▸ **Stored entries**
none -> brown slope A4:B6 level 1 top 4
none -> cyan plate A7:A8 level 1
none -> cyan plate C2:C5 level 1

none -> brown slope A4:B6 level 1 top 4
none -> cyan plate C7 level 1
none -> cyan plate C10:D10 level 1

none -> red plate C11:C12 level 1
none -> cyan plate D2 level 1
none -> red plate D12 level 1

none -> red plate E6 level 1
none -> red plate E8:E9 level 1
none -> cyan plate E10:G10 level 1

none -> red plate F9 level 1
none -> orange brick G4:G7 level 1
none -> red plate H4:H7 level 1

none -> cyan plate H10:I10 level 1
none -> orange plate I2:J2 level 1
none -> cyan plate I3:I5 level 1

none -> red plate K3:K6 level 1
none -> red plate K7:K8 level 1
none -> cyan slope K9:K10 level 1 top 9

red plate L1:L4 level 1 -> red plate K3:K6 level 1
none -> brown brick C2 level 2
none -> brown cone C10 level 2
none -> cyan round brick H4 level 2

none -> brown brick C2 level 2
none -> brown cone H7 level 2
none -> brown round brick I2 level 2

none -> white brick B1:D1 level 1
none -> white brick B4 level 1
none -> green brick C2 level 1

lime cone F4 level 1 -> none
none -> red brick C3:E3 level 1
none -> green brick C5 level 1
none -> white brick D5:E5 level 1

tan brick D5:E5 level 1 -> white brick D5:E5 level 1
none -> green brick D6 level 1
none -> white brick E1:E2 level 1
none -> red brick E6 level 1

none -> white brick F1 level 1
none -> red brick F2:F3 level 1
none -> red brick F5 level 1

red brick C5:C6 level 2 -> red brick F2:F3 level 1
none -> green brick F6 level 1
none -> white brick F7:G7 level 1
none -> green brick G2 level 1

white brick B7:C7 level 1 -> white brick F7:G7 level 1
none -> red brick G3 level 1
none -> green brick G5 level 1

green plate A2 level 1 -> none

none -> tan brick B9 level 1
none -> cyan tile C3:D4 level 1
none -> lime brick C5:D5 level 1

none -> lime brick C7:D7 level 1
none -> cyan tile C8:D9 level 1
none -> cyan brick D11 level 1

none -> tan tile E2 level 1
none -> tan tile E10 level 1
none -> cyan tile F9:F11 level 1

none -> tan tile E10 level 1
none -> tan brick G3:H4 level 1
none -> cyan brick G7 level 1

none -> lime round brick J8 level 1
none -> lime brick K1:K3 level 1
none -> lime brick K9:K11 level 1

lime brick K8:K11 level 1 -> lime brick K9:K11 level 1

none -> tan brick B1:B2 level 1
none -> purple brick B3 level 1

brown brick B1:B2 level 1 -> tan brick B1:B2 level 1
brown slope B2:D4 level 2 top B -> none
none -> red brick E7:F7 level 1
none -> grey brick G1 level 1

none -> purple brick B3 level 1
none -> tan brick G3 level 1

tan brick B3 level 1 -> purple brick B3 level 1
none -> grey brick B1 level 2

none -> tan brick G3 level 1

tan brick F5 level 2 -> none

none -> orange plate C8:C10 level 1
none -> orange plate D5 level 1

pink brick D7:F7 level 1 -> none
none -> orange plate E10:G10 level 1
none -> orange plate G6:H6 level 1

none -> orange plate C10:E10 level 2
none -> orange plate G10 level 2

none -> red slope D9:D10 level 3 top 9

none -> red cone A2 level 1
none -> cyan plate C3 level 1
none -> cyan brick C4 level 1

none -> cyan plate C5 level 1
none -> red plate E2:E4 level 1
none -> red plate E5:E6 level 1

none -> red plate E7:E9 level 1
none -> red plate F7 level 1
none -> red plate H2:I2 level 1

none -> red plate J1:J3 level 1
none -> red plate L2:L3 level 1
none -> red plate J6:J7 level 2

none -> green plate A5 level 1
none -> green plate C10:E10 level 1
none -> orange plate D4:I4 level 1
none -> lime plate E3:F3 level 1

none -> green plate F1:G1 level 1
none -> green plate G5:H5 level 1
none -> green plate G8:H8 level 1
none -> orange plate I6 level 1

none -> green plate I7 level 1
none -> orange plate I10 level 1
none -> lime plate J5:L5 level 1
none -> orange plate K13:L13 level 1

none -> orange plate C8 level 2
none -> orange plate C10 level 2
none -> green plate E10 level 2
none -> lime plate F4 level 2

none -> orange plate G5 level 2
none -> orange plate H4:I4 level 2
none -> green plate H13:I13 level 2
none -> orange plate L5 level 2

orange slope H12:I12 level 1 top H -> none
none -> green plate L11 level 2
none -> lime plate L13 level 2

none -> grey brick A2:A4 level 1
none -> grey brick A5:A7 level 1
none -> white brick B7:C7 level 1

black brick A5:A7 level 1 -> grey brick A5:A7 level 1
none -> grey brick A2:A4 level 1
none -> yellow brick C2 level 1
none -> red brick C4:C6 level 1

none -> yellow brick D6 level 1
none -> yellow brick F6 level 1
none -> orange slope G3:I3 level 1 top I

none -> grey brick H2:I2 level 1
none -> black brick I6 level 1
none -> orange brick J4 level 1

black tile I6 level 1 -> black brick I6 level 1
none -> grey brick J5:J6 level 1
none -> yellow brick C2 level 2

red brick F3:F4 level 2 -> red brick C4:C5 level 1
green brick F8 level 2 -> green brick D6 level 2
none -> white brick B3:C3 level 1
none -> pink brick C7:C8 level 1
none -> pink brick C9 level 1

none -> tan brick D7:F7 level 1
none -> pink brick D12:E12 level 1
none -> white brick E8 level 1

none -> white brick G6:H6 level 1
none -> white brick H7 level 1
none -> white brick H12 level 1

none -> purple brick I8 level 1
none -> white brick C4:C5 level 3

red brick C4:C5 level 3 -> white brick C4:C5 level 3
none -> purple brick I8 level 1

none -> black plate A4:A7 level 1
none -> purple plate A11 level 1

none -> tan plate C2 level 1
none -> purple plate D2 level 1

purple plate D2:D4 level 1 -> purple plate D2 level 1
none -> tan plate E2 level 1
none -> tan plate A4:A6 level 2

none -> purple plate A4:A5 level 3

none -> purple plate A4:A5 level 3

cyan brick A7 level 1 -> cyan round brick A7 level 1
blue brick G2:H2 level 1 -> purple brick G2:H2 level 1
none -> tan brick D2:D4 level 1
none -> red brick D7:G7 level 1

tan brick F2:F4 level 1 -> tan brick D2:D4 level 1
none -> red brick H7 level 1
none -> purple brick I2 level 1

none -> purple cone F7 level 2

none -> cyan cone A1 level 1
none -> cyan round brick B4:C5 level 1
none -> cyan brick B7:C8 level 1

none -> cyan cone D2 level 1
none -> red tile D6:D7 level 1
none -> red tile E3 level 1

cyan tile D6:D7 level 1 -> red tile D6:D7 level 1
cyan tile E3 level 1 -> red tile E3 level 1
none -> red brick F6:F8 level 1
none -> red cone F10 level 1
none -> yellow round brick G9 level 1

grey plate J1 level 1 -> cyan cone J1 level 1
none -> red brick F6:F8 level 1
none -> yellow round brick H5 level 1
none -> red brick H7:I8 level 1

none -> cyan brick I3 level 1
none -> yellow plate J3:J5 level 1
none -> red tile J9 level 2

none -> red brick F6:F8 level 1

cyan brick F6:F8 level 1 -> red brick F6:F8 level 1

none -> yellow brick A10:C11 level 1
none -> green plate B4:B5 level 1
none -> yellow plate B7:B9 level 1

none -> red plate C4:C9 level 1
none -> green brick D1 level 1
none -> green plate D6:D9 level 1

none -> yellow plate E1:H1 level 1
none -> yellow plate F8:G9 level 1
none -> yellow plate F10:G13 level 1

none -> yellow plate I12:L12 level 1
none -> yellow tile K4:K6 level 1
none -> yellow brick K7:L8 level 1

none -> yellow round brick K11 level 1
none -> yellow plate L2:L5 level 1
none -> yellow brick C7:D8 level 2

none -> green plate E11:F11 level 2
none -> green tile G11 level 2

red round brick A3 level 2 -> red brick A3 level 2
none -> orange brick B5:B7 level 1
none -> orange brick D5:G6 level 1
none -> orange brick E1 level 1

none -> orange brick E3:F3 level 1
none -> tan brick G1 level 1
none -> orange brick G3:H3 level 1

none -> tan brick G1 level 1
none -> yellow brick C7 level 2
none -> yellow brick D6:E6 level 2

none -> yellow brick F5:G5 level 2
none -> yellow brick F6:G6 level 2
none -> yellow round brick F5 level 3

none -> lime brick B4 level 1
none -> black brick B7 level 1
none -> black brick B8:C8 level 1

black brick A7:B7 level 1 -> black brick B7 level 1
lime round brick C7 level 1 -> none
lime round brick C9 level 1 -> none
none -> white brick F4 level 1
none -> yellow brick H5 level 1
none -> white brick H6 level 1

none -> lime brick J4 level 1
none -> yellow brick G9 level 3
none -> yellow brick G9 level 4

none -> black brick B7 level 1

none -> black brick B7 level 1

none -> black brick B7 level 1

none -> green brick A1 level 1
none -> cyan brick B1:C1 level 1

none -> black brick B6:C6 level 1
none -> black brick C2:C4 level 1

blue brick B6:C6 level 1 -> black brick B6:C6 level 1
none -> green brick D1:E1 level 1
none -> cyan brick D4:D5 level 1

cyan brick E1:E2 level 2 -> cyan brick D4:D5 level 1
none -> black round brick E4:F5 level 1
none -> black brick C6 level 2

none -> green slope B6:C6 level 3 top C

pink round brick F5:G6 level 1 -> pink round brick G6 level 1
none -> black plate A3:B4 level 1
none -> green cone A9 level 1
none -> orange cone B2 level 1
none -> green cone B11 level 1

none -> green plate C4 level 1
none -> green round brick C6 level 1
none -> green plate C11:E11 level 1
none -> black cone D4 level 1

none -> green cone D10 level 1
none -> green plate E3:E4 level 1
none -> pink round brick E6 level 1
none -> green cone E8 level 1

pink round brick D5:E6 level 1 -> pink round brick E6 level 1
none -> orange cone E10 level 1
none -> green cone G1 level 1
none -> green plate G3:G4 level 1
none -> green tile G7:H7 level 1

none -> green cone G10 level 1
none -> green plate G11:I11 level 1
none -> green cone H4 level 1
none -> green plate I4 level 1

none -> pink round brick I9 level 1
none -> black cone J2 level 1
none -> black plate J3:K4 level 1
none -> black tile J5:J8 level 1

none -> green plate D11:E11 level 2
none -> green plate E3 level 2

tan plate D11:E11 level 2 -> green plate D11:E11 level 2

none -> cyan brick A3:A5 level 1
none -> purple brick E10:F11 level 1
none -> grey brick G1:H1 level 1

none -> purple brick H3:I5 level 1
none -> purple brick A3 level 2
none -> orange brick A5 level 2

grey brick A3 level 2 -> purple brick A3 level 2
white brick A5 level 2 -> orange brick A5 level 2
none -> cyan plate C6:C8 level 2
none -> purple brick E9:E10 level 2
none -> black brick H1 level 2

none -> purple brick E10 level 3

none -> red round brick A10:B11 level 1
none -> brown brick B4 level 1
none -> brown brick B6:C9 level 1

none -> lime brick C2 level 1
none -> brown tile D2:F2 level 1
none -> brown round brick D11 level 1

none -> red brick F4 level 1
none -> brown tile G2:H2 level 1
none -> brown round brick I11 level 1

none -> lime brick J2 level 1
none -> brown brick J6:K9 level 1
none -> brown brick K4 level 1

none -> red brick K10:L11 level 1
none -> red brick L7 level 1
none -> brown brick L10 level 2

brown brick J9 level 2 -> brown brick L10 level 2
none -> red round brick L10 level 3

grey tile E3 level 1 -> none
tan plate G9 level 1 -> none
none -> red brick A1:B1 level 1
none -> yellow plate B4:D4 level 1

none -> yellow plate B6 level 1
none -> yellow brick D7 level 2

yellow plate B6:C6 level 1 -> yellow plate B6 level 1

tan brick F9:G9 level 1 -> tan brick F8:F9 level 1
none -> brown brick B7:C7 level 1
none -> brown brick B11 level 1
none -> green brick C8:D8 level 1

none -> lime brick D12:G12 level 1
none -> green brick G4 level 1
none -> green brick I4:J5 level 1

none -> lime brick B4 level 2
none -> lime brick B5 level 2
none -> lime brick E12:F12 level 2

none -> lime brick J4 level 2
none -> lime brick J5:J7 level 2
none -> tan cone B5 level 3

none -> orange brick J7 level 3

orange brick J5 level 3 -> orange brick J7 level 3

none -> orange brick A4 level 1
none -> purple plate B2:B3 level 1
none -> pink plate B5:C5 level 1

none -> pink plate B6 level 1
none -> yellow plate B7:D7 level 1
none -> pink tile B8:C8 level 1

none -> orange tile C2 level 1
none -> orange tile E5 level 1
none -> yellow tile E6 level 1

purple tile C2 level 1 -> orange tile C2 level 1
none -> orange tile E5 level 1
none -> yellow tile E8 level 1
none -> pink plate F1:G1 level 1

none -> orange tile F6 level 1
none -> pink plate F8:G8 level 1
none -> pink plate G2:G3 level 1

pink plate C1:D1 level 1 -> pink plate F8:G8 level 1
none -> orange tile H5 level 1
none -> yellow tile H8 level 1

▸ **Work to complete**
Wherever the line holding "none -> green cone E8 level 1" falls in the entries above, copy exactly from it through the line holding "none -> purple brick E9:E10 level 2", inclusive, and add nothing.

▸ **Solution to this problem**
none -> green cone E8 level 1

pink round brick D5:E6 level 1 -> pink round brick E6 level 1
none -> orange cone E10 level 1
none -> green cone G1 level 1
none -> green plate G3:G4 level 1
none -> green tile G7:H7 level 1

none -> green cone G10 level 1
none -> green plate G11:I11 level 1
none -> green cone H4 level 1
none -> green plate I4 level 1

none -> pink round brick I9 level 1
none -> black cone J2 level 1
none -> black plate J3:K4 level 1
none -> black tile J5:J8 level 1

none -> green plate D11:E11 level 2
none -> green plate E3 level 2

tan plate D11:E11 level 2 -> green plate D11:E11 level 2

none -> cyan brick A3:A5 level 1
none -> purple brick E10:F11 level 1
none -> grey brick G1:H1 level 1

none -> purple brick H3:I5 level 1
none -> purple brick A3 level 2
none -> orange brick A5 level 2

grey brick A3 level 2 -> purple brick A3 level 2
white brick A5 level 2 -> orange brick A5 level 2
none -> cyan plate C6:C8 level 2
none -> purple brick E9:E10 level 2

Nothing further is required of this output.